_WHAT IS ASKED:_ Show each line of the records below that contains the string "digit". Treat uppercase and lowercase as different.

Stored records
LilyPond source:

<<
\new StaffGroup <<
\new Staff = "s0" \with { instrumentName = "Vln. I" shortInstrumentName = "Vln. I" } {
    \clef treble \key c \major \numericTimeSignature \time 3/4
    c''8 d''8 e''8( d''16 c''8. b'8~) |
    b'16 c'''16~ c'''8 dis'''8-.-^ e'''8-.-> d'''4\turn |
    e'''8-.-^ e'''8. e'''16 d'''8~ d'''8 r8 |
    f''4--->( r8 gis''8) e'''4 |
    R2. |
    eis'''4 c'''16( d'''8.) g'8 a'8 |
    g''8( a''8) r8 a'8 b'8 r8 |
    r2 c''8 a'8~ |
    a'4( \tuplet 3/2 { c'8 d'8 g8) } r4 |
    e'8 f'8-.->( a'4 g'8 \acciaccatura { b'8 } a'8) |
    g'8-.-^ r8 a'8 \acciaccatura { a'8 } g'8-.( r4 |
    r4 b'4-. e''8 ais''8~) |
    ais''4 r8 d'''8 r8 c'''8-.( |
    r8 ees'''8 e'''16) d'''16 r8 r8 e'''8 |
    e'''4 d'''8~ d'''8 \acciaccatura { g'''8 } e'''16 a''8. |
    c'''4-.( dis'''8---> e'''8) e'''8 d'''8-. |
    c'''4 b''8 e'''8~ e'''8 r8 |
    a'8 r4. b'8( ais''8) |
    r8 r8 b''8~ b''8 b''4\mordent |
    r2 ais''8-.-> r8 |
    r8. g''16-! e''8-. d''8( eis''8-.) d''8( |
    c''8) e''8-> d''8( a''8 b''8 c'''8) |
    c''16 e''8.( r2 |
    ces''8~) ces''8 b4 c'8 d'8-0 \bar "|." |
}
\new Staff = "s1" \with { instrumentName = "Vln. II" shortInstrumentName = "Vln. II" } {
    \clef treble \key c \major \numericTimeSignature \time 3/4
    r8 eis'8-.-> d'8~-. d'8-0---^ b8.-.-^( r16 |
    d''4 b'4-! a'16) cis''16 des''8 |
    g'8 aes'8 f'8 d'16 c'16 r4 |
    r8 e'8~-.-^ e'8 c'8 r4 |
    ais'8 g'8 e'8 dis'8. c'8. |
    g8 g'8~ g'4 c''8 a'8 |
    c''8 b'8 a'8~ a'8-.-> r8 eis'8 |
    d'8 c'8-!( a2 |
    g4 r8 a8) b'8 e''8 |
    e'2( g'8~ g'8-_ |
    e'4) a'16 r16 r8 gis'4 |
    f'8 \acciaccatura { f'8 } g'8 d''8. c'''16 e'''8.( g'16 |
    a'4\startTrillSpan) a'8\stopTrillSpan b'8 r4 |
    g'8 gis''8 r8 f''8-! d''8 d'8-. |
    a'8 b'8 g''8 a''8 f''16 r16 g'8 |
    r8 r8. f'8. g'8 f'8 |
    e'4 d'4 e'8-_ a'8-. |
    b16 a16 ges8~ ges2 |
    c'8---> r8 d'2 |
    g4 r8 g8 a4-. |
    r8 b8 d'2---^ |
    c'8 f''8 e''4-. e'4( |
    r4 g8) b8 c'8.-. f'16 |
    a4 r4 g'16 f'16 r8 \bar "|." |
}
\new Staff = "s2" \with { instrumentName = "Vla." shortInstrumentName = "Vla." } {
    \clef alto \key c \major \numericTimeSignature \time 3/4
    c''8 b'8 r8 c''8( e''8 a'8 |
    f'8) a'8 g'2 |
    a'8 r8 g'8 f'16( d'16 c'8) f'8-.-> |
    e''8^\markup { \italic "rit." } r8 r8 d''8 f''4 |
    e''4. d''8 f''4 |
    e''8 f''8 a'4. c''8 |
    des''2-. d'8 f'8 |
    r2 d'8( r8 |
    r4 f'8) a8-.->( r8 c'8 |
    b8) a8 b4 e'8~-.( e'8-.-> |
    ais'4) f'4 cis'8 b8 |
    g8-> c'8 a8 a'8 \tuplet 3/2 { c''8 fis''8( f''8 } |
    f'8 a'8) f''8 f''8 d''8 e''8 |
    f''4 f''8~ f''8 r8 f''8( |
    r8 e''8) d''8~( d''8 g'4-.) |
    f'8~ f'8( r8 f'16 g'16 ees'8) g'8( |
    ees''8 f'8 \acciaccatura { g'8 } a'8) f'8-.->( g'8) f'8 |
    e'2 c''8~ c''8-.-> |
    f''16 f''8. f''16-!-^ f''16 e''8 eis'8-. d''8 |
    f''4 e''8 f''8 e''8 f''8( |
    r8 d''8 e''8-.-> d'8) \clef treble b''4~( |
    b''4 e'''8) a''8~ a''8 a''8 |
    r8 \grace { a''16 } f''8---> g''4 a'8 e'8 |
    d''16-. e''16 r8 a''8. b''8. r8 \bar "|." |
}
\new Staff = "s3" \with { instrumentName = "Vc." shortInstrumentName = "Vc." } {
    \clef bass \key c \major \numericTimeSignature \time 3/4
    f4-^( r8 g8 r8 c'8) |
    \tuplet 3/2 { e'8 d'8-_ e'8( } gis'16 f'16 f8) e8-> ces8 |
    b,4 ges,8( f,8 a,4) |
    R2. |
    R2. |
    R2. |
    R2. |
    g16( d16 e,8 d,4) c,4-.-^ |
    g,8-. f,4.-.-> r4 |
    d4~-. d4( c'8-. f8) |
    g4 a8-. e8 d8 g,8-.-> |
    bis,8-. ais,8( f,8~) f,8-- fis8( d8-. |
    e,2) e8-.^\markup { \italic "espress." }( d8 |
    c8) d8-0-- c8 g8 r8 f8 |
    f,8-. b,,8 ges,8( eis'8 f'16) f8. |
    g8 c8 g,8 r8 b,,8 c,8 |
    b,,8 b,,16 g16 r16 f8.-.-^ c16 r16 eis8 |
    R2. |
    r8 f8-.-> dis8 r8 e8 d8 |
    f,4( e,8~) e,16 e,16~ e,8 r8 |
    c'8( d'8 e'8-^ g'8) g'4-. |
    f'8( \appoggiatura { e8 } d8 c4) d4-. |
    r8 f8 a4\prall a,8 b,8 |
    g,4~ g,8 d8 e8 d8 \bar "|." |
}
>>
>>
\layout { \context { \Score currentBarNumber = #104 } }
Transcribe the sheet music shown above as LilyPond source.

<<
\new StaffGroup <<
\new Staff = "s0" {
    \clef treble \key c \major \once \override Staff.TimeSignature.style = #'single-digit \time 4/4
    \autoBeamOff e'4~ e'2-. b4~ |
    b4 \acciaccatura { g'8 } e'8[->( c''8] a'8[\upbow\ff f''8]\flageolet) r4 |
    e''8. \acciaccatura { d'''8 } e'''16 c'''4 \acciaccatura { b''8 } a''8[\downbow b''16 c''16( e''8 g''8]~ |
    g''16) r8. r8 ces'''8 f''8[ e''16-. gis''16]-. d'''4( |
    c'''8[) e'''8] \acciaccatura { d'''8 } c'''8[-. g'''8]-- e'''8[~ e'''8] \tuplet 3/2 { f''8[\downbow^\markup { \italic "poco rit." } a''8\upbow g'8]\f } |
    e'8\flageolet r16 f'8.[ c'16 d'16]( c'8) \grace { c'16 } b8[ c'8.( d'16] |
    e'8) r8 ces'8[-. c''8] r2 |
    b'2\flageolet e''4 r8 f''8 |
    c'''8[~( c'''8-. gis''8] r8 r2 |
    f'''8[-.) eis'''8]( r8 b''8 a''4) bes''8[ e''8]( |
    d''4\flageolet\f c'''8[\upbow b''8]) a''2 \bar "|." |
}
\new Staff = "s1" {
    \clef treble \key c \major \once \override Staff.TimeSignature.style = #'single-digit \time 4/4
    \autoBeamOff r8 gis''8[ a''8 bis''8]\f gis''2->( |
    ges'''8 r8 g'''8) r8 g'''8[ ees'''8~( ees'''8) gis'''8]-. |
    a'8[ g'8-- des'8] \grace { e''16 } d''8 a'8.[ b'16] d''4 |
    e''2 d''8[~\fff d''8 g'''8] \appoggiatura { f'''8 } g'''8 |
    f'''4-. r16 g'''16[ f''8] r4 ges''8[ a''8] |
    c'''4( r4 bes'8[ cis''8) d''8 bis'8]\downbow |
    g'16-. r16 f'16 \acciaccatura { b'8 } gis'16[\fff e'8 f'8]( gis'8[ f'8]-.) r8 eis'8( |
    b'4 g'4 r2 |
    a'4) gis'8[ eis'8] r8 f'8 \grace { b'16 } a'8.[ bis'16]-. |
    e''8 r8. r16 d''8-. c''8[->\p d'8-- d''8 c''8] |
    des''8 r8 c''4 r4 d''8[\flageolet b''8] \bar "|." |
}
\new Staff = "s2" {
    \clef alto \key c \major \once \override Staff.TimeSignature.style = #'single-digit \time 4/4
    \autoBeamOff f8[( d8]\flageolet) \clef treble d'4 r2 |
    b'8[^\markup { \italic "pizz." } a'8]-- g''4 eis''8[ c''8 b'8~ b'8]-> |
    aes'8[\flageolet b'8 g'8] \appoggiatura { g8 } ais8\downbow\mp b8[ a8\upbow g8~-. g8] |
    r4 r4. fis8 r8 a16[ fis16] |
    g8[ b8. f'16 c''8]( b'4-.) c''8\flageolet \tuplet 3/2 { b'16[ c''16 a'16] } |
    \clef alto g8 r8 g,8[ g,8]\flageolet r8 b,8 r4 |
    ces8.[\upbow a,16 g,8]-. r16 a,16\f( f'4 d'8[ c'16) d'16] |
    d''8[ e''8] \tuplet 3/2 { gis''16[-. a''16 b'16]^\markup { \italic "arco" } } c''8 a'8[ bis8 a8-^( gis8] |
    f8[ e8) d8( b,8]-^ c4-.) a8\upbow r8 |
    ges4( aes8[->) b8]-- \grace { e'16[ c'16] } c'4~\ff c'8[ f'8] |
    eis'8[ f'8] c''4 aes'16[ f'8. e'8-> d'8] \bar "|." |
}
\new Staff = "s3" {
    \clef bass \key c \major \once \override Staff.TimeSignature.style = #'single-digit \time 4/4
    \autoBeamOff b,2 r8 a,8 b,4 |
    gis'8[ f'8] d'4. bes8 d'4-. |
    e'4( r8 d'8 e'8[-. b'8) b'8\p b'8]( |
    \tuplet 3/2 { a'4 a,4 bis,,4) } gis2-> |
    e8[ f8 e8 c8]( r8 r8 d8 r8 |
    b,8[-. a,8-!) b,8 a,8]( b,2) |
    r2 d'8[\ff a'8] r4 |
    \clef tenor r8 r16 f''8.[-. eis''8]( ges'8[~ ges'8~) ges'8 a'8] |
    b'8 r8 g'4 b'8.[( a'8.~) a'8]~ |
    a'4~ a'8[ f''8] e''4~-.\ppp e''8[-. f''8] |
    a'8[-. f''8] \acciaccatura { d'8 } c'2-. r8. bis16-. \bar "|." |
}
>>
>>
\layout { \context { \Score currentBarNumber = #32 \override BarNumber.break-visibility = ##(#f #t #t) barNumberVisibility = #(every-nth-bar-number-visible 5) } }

_THE SOLUTION:_
    \clef treble \key c \major \once \override Staff.TimeSignature.style = #'single-digit \time 4/4
    \clef treble \key c \major \once \override Staff.TimeSignature.style = #'single-digit \time 4/4
    \clef alto \key c \major \once \override Staff.TimeSignature.style = #'single-digit \time 4/4
    \clef bass \key c \major \once \override Staff.TimeSignature.style = #'single-digit \time 4/4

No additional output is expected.